◆ Directions ◆
When a line in the material contains the word "piece", copy it.

(Data supplied begins)

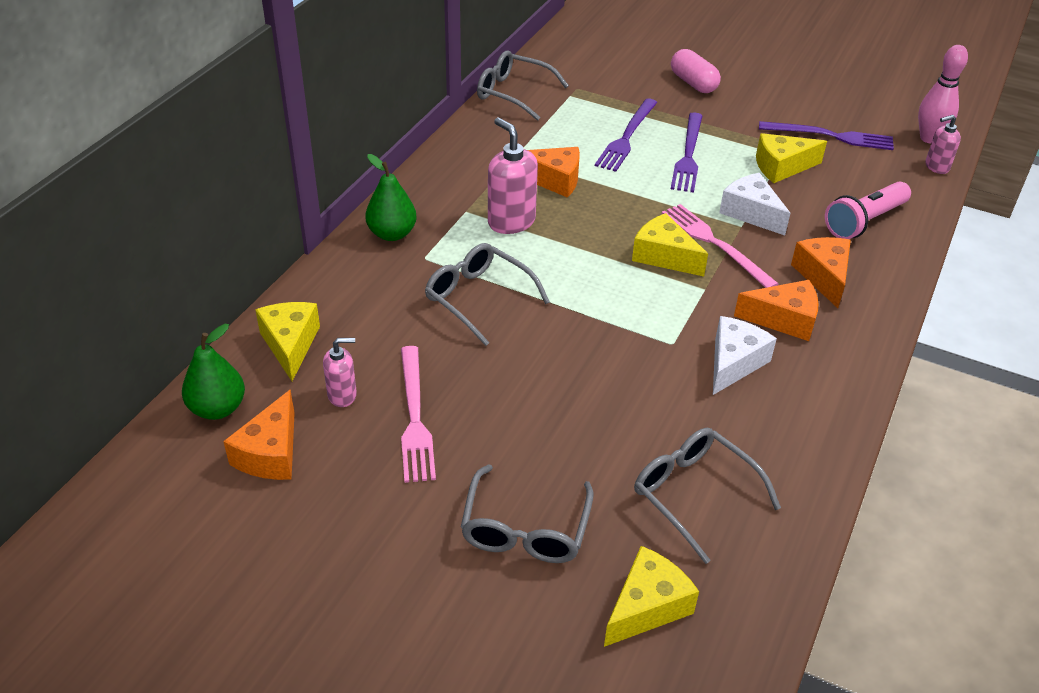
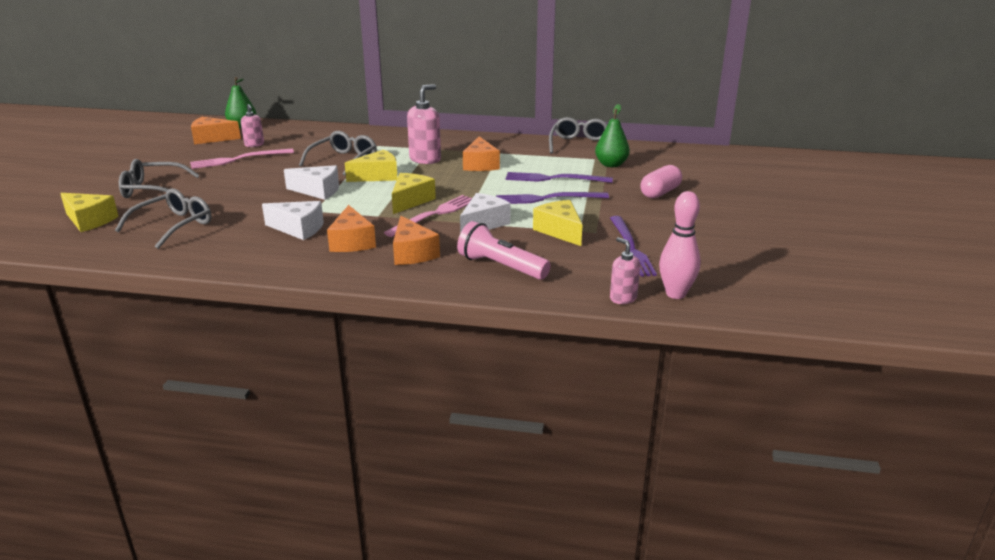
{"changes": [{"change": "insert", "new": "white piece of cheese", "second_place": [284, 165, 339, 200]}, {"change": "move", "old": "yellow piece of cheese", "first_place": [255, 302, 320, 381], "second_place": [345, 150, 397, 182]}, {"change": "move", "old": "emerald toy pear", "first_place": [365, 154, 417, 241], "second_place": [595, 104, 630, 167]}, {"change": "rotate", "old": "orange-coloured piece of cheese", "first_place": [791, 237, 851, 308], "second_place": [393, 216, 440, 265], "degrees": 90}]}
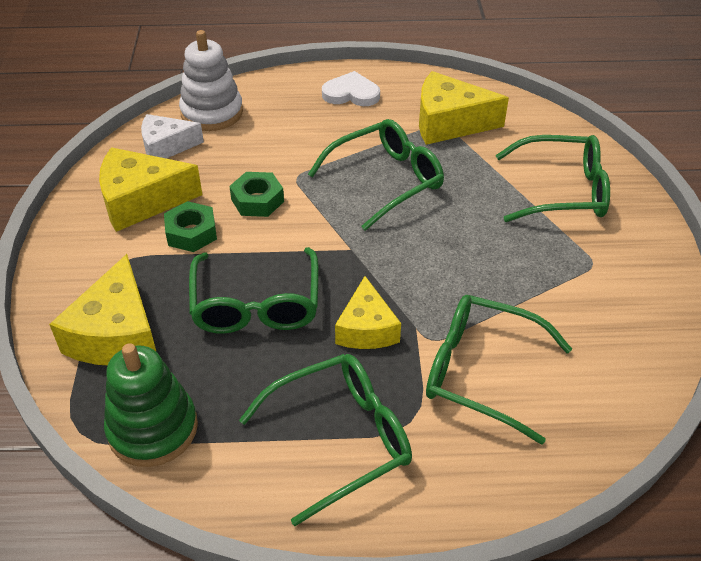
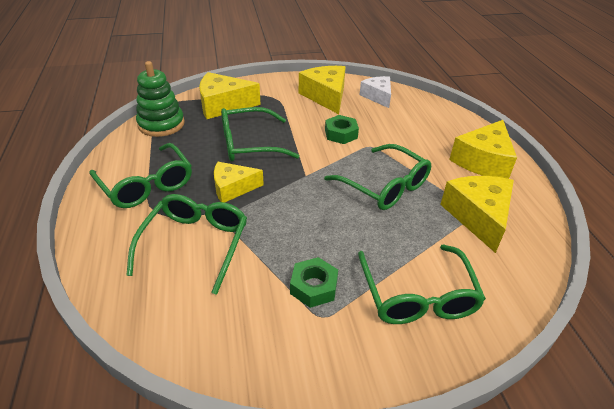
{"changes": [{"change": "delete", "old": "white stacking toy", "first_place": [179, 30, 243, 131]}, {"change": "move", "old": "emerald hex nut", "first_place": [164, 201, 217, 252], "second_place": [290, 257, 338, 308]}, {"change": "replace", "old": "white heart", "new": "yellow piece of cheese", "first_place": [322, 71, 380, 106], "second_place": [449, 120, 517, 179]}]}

(Data supplied ends)
(Data supplied begins)

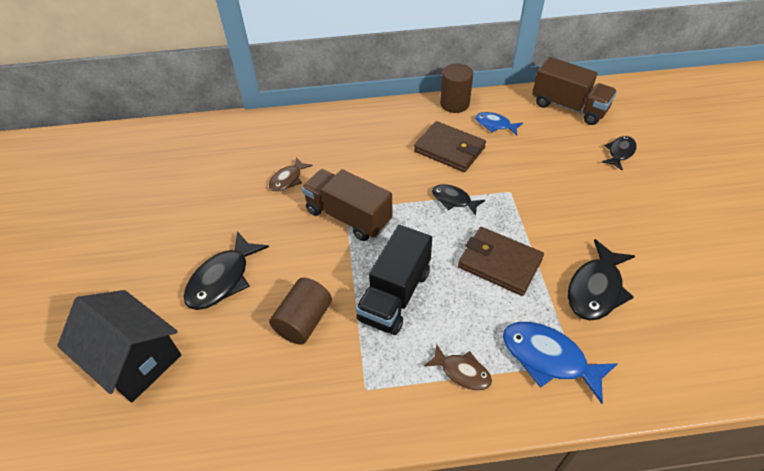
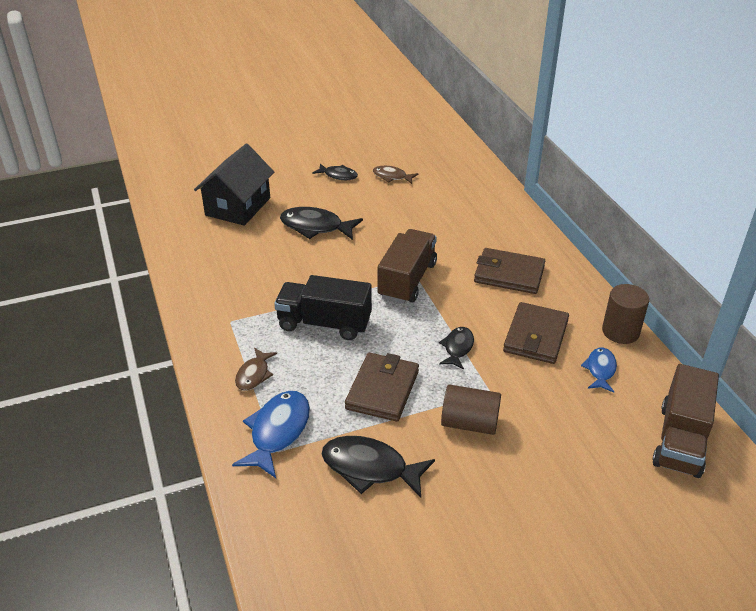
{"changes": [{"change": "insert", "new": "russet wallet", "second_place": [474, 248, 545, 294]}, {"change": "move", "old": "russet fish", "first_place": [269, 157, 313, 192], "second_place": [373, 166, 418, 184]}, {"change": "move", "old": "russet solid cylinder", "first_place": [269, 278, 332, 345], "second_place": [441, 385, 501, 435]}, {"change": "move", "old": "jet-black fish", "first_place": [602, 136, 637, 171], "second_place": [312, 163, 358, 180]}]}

(Data supplied ends)

◆ Solution ◆
{"changes": [{"change": "insert", "new": "white piece of cheese", "second_place": [284, 165, 339, 200]}, {"change": "move", "old": "yellow piece of cheese", "first_place": [255, 302, 320, 381], "second_place": [345, 150, 397, 182]}, {"change": "move", "old": "emerald toy pear", "first_place": [365, 154, 417, 241], "second_place": [595, 104, 630, 167]}, {"change": "rotate", "old": "orange-coloured piece of cheese", "first_place": [791, 237, 851, 308], "second_place": [393, 216, 440, 265], "degrees": 90}]}
{"changes": [{"change": "delete", "old": "white stacking toy", "first_place": [179, 30, 243, 131]}, {"change": "move", "old": "emerald hex nut", "first_place": [164, 201, 217, 252], "second_place": [290, 257, 338, 308]}, {"change": "replace", "old": "white heart", "new": "yellow piece of cheese", "first_place": [322, 71, 380, 106], "second_place": [449, 120, 517, 179]}]}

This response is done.